— EXTRACTED ENTRIES —
· · · · ·

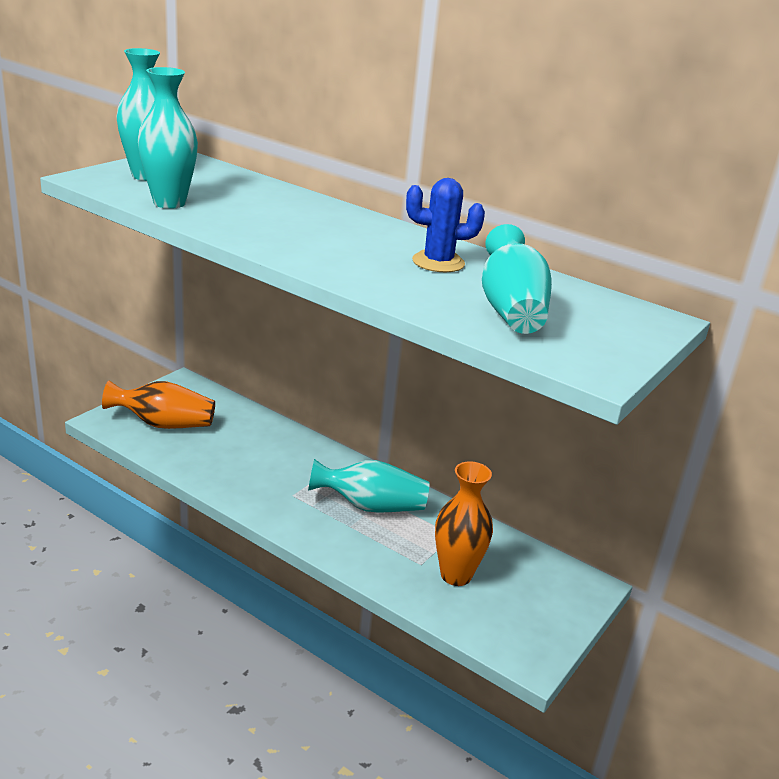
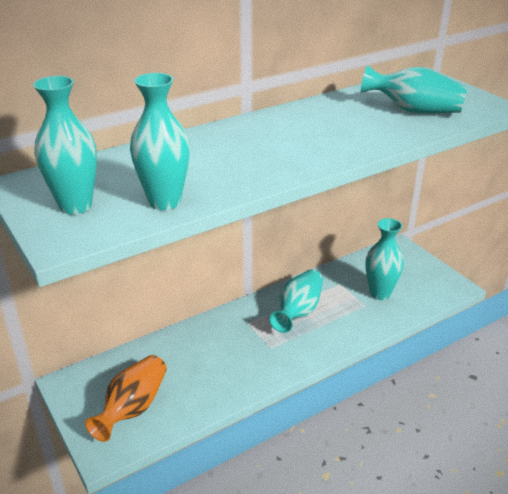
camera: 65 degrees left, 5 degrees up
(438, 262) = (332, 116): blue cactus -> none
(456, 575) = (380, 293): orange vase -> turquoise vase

· · · · ·

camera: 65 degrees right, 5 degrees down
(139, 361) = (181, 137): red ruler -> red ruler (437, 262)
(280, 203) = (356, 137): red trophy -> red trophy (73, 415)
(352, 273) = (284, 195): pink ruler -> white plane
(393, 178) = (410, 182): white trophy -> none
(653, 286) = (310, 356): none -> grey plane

· · · · ·

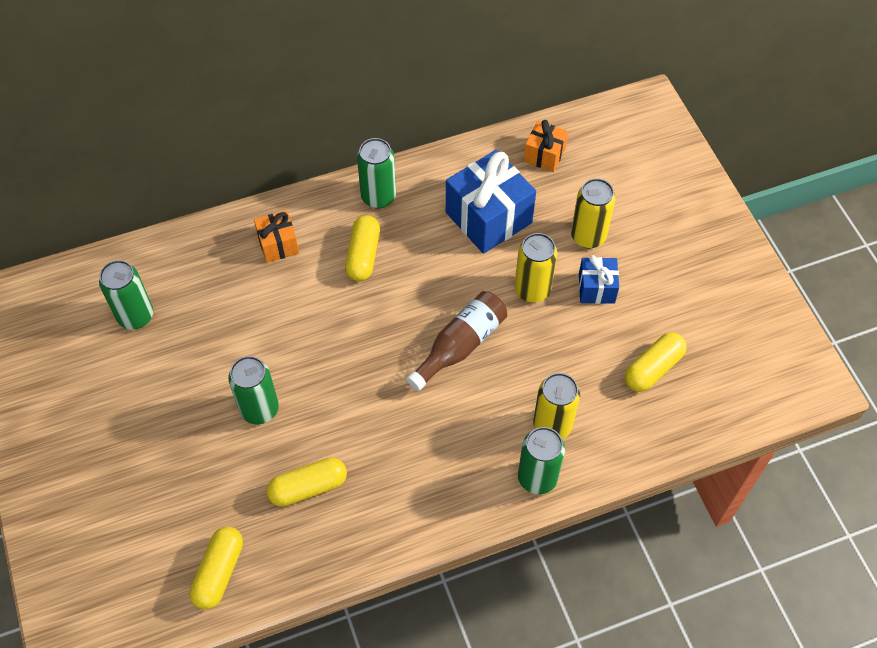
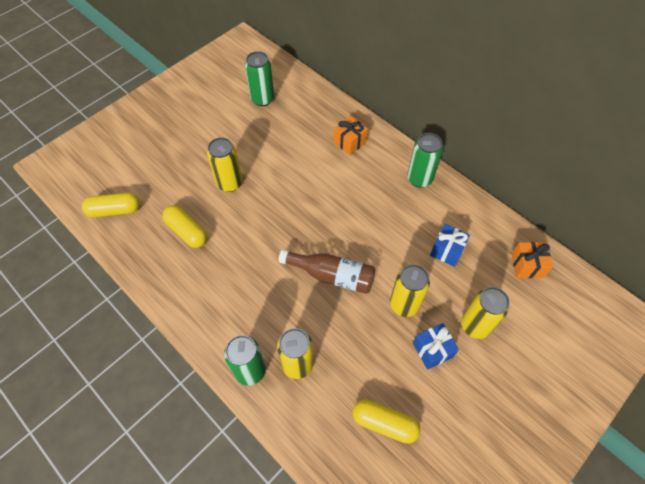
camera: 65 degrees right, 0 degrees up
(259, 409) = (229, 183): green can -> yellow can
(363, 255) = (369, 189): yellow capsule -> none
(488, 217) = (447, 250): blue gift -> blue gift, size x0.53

· · · · ·

— WHAT THE EXERCISE ASKS —
Could you report how many lines of the listing above hold "white"? Only the number is needed.

— ANSWER TO THIS EXERCISE —
2